Records to use Block Start

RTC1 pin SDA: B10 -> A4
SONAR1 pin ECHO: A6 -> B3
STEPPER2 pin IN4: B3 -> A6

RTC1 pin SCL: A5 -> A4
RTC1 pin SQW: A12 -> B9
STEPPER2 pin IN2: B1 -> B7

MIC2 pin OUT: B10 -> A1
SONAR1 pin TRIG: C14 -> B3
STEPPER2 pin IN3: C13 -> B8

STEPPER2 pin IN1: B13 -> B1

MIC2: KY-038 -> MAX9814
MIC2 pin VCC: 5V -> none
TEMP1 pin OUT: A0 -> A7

Records to use Block End
Records to use Block Start

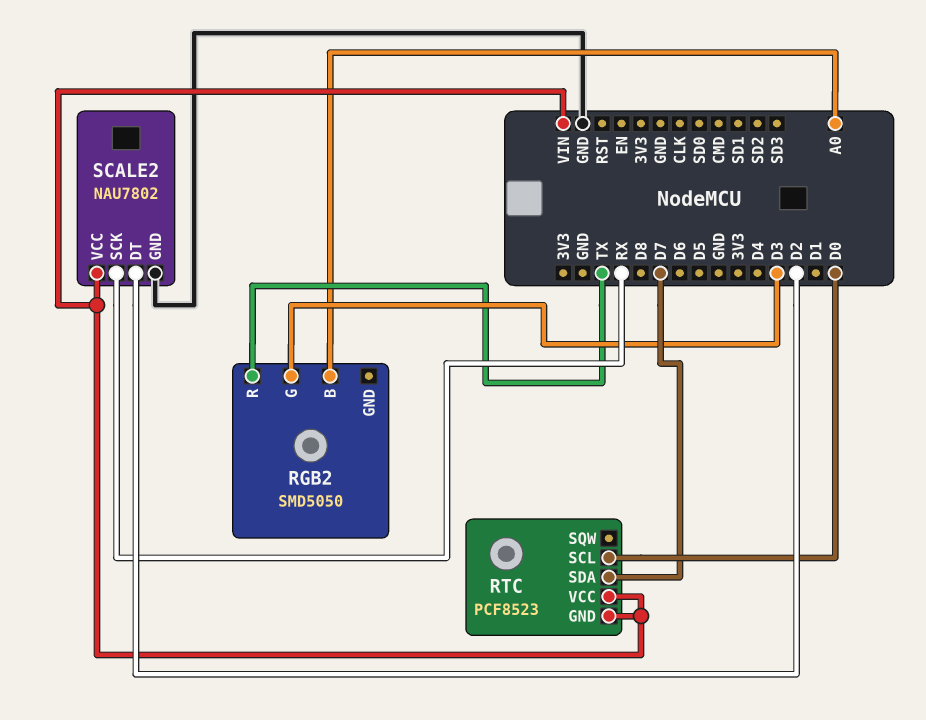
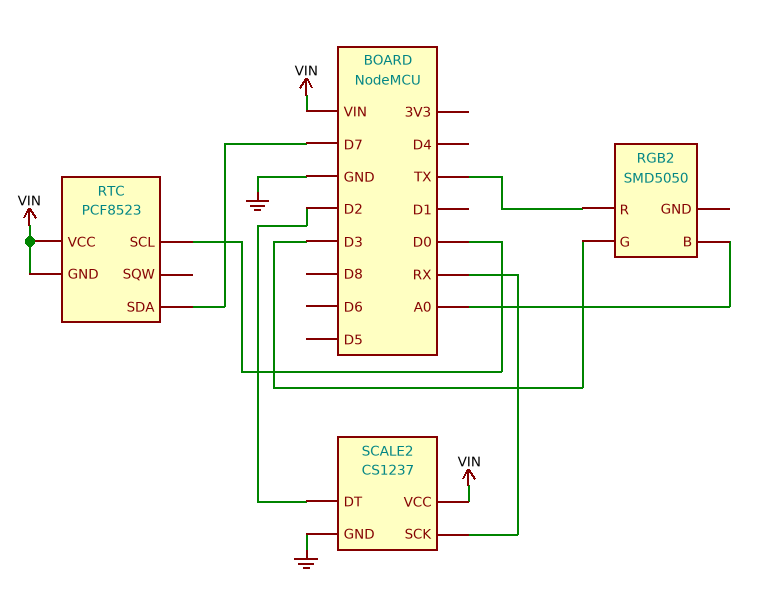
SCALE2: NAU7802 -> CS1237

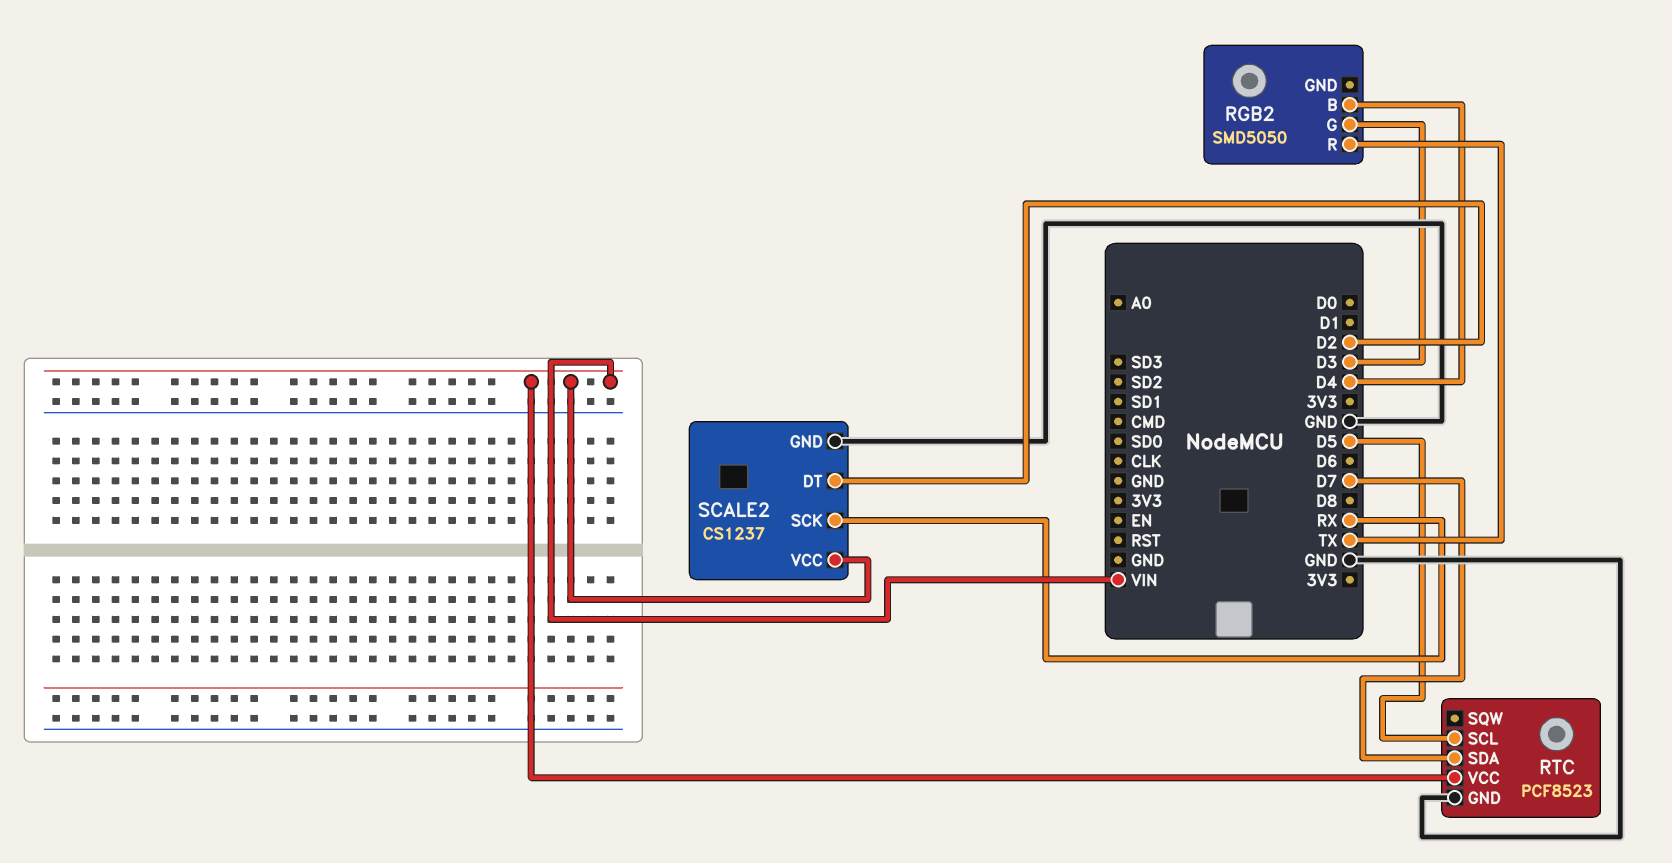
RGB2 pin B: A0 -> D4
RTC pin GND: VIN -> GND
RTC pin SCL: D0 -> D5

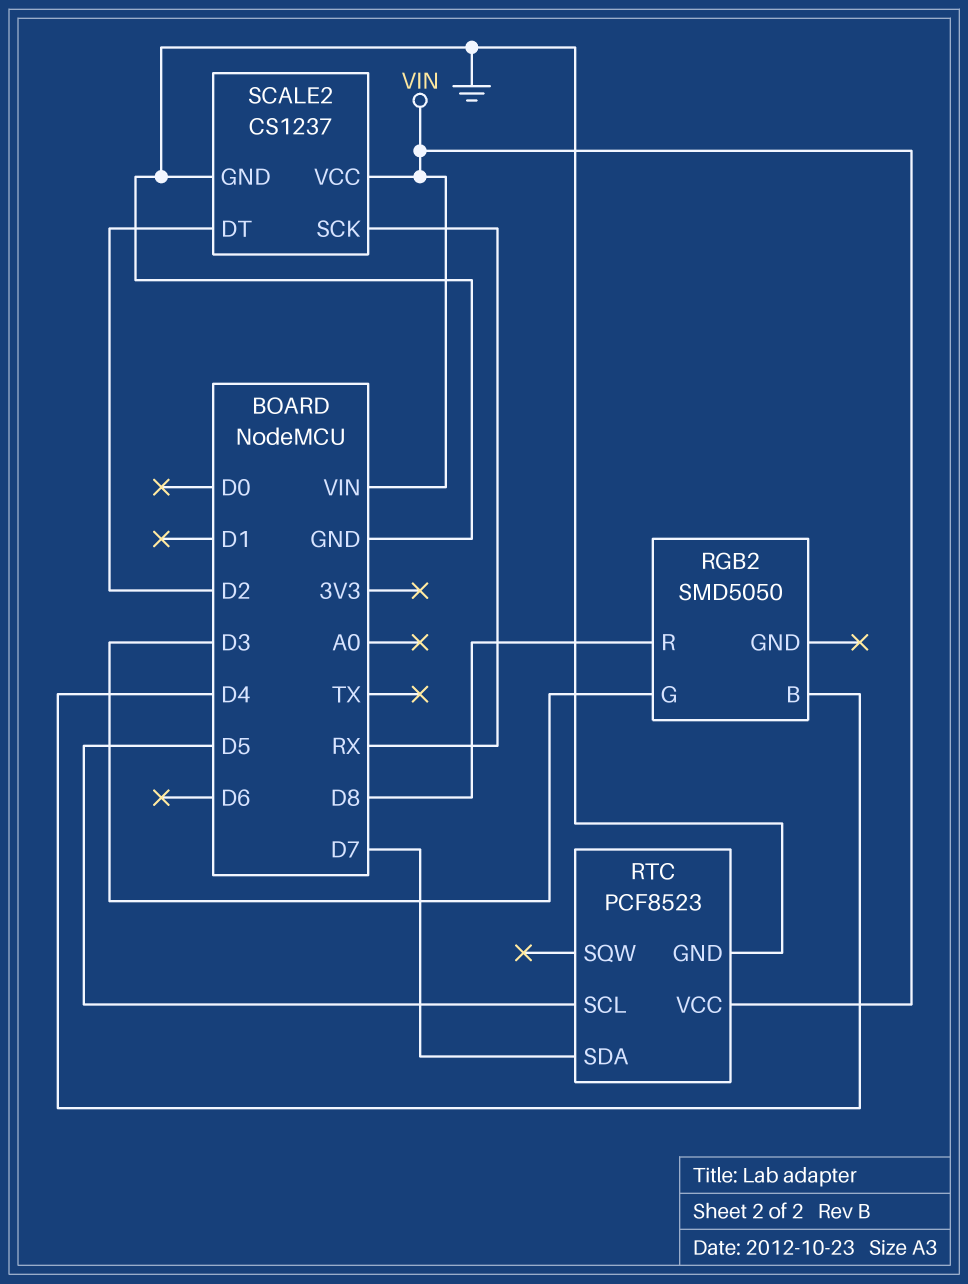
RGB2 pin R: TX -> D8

Records to use Block End

* Exercise: Look through the data above and return exactly the lines from the one that contains "RTC1 pin SQW: A12 -> B9" to the one that contains "TEMP1 pin OUT: A0 -> A7", inclusive, with nothing else.

* Answer space:
RTC1 pin SQW: A12 -> B9
STEPPER2 pin IN2: B1 -> B7

MIC2 pin OUT: B10 -> A1
SONAR1 pin TRIG: C14 -> B3
STEPPER2 pin IN3: C13 -> B8

STEPPER2 pin IN1: B13 -> B1

MIC2: KY-038 -> MAX9814
MIC2 pin VCC: 5V -> none
TEMP1 pin OUT: A0 -> A7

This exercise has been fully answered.